## Task prompt
The reply to the records below should contain exactly the lines from the line with "cyan circle: moved 10 px left" through the line with "gray square: rotated 5 degrees clockwise", and nothing besides.

## Extracted material
== Segment start ==

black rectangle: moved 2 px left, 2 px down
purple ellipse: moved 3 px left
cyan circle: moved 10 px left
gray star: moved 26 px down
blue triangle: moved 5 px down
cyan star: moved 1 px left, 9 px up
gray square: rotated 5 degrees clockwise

== Segment end ==
== Segment start ==

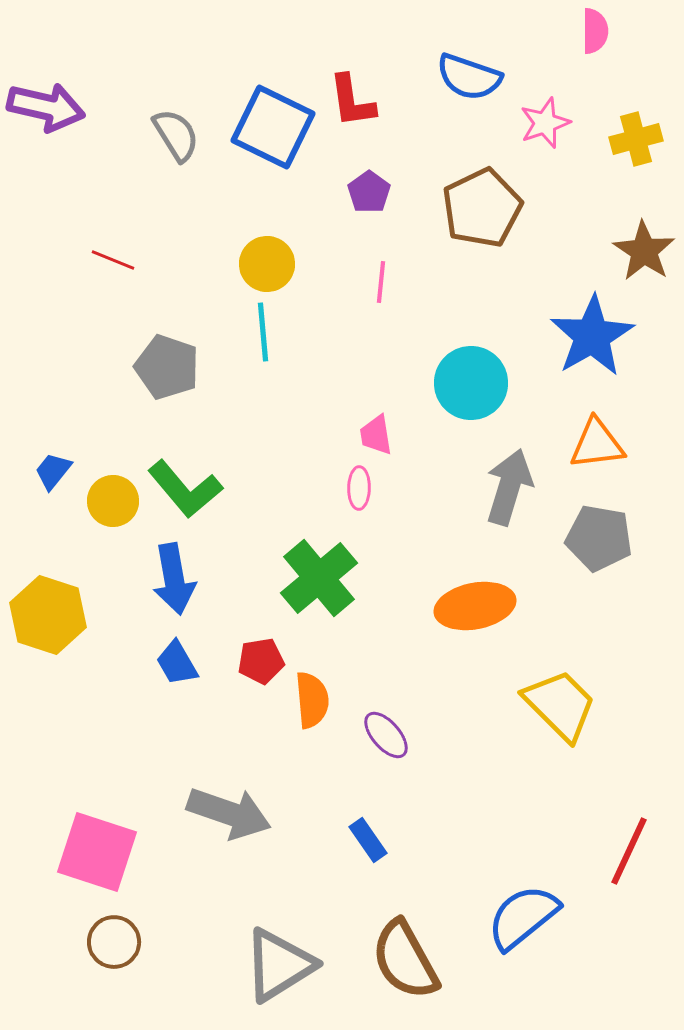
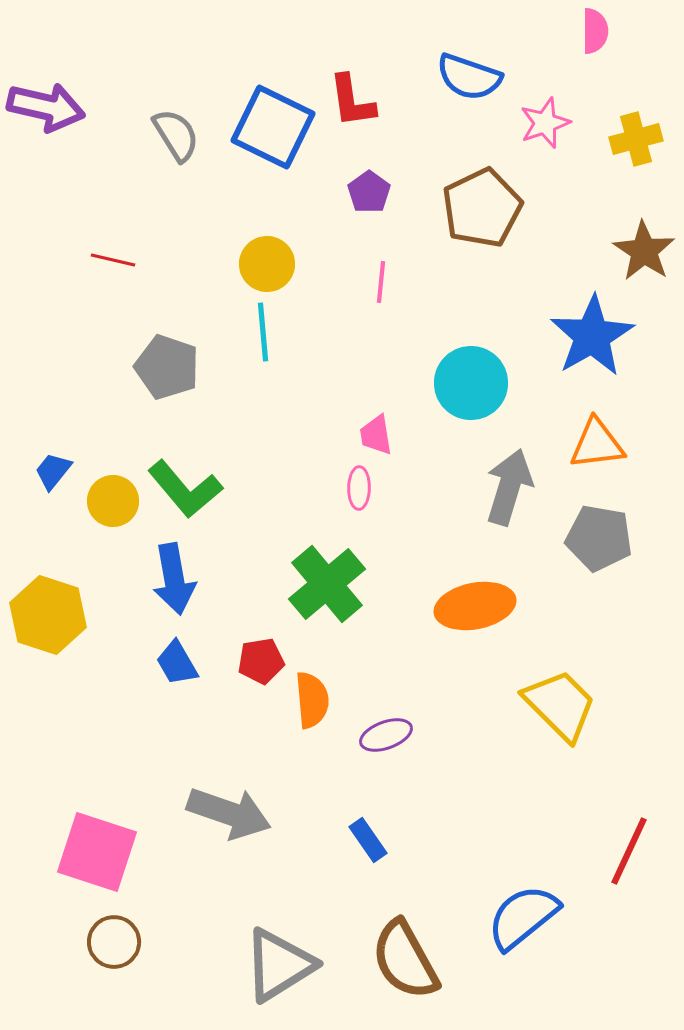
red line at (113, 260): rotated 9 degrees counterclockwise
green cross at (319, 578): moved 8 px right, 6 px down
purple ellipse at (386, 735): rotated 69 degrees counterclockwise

== Segment end ==
== Segment start ==

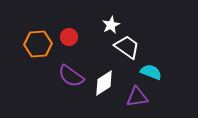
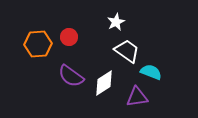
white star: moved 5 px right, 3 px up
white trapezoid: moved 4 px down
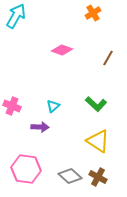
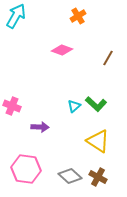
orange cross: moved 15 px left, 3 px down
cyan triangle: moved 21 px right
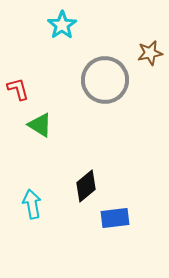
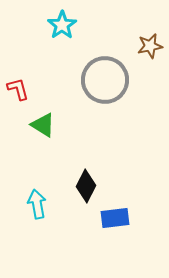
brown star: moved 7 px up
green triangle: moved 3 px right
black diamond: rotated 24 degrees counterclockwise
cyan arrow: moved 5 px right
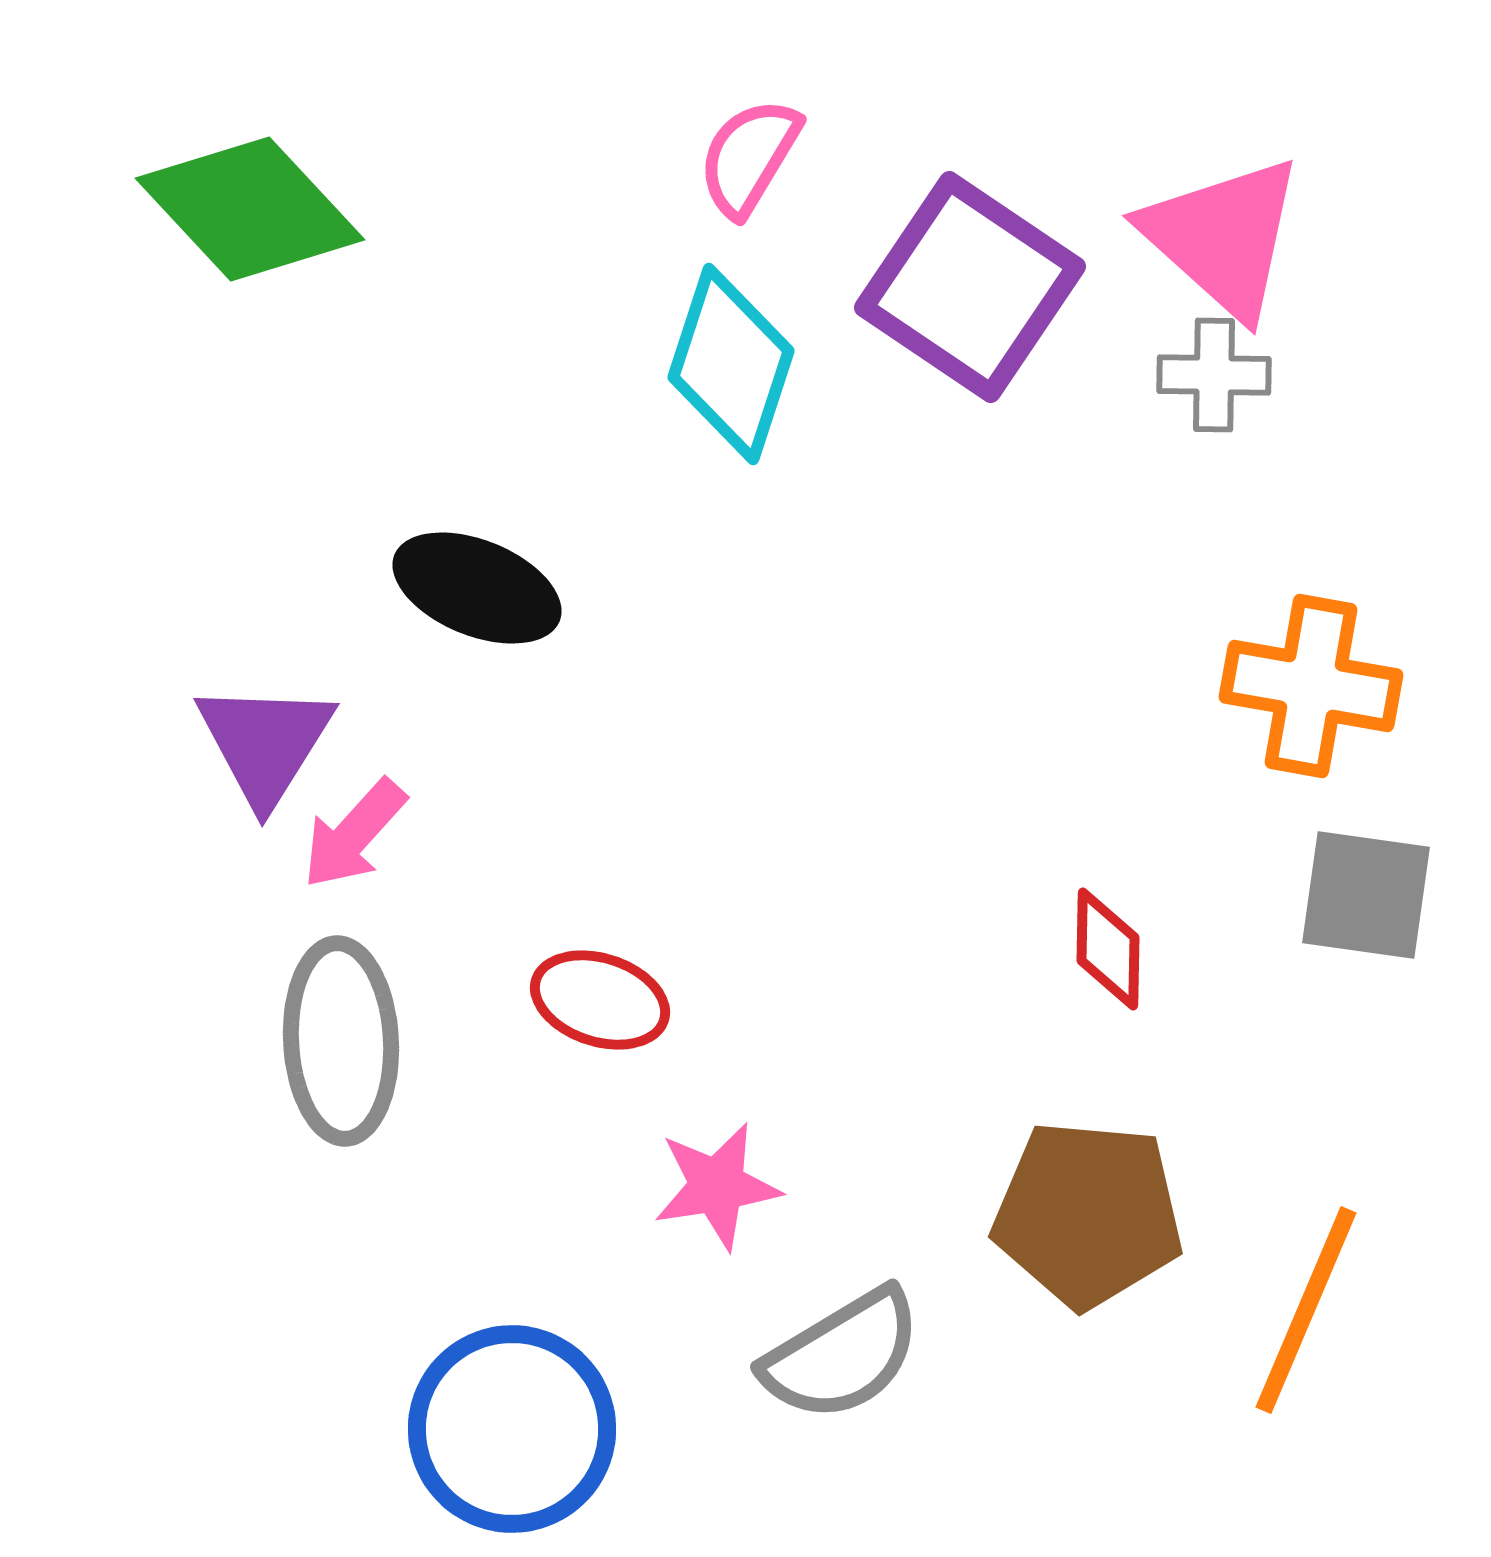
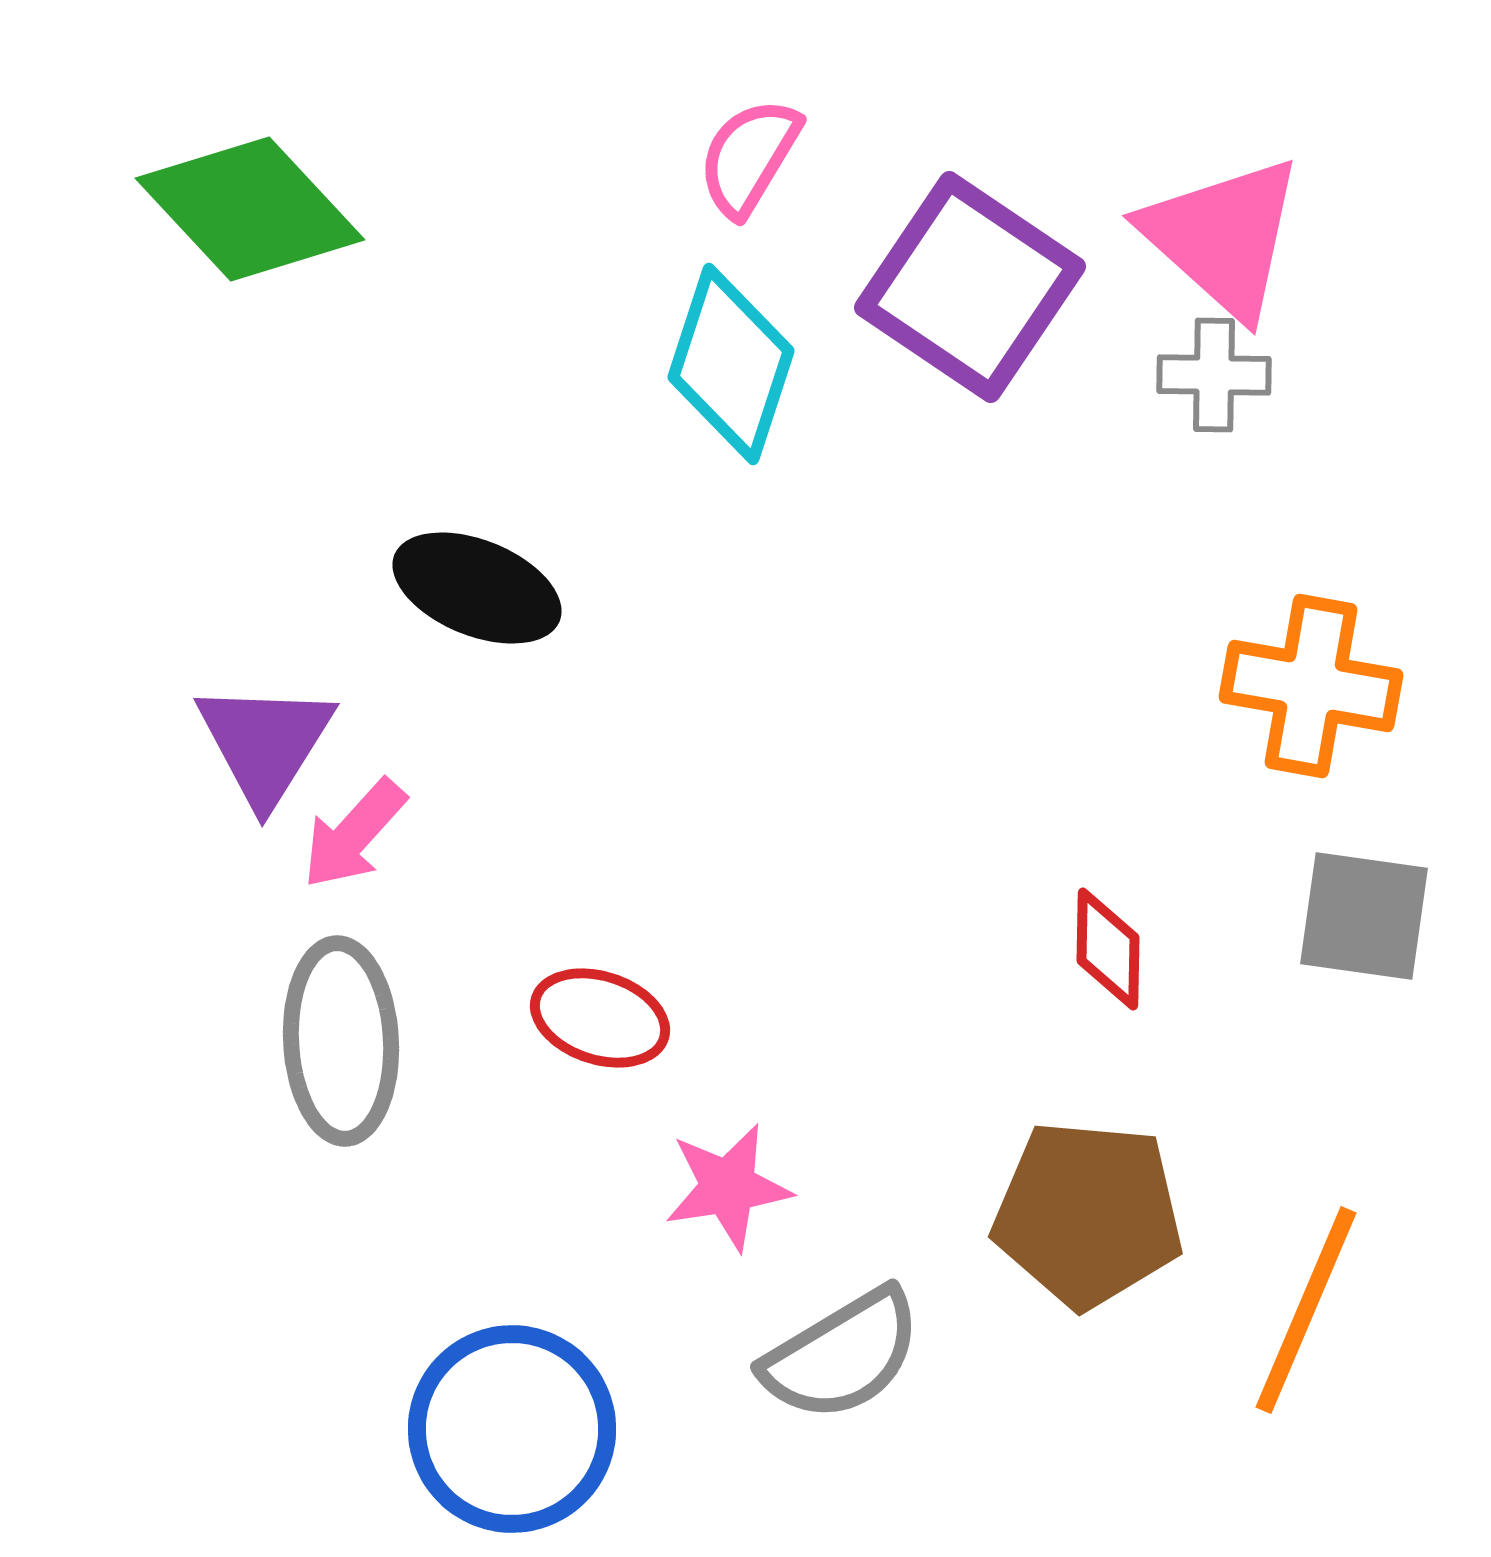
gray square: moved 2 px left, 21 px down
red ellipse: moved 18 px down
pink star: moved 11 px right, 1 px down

== Segment end ==

## Result of this task
cyan circle: moved 10 px left
gray star: moved 26 px down
blue triangle: moved 5 px down
cyan star: moved 1 px left, 9 px up
gray square: rotated 5 degrees clockwise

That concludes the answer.